Action item:
Lines with the word "white" in them must be copied from the records below.

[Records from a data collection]
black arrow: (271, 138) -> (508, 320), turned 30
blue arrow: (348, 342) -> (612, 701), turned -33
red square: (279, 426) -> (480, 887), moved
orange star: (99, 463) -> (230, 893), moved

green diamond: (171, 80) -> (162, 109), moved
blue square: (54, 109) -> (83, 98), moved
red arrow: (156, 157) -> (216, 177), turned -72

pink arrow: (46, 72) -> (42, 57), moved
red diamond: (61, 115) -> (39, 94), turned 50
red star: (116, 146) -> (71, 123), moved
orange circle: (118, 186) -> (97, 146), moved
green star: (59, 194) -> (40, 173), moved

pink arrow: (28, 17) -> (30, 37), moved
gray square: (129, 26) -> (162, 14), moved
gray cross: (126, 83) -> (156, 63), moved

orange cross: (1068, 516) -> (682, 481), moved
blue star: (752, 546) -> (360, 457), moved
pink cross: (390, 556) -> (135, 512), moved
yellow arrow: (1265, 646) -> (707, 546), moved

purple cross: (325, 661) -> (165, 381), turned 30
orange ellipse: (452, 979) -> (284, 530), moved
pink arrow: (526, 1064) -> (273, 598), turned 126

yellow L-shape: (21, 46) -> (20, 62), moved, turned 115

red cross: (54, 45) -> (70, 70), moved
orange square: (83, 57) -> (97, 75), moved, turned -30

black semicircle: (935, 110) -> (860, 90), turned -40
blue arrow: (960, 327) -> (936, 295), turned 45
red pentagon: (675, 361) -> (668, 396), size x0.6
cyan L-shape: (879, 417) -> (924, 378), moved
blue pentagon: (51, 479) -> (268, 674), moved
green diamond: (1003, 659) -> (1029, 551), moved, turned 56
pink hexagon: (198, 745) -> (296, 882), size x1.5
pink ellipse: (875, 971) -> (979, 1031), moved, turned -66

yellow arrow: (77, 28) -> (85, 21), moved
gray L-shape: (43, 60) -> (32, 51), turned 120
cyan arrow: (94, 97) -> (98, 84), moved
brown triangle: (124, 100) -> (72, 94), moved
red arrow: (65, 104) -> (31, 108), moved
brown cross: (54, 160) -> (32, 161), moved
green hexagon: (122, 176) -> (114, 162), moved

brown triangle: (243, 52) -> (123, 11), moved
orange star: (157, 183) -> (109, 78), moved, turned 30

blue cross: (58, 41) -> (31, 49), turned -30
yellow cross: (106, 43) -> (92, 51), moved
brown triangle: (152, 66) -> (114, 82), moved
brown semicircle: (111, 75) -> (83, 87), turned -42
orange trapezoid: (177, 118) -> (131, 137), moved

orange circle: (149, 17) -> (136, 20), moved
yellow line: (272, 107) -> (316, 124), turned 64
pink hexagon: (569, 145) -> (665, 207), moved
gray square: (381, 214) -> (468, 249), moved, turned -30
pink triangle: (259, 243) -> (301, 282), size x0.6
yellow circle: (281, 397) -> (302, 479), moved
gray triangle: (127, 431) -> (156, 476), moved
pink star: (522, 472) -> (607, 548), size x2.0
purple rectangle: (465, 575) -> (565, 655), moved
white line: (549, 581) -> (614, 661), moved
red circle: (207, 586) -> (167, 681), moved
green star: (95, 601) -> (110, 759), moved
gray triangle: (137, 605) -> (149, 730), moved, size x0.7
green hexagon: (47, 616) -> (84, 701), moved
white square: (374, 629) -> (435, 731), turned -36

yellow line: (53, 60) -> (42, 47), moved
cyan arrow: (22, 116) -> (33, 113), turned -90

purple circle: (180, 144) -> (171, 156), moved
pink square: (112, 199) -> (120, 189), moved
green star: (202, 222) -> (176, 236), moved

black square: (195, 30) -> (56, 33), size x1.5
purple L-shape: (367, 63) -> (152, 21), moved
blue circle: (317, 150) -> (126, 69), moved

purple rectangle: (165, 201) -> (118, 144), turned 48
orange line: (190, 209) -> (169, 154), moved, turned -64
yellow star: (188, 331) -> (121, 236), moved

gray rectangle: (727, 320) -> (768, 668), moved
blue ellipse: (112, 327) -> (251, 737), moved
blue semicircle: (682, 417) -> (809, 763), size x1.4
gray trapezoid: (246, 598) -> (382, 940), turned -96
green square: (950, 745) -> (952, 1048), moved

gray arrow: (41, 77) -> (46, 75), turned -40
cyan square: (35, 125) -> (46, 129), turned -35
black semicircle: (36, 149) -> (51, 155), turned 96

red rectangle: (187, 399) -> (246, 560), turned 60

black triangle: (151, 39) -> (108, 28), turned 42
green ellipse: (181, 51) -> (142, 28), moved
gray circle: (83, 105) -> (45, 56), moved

Problem solution:
white line: (549, 581) -> (614, 661), moved
white square: (374, 629) -> (435, 731), turned -36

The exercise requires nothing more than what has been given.